Exercise requirements> Look through the records and copy each line that has "pink" in it.

Records to use>
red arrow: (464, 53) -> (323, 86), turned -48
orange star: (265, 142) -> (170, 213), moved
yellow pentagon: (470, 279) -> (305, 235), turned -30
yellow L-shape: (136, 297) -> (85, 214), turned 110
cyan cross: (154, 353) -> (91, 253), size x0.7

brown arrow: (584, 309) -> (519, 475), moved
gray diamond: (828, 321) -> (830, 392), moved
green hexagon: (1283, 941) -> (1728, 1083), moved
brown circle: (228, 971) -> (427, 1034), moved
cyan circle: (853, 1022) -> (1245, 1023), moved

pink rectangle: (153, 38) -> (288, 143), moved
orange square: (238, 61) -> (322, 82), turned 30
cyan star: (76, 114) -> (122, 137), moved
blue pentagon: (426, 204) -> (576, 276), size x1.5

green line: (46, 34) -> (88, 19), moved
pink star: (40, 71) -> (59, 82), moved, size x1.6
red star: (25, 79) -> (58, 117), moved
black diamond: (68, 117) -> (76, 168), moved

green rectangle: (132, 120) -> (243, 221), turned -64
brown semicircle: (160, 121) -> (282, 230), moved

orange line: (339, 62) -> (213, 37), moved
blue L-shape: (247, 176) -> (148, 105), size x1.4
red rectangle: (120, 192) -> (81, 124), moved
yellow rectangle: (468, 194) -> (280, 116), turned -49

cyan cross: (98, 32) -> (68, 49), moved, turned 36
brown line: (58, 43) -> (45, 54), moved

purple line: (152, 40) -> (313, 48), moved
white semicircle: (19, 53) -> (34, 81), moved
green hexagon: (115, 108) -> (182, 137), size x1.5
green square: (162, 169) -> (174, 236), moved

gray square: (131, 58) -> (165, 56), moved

Response area>
pink rectangle: (153, 38) -> (288, 143), moved
pink star: (40, 71) -> (59, 82), moved, size x1.6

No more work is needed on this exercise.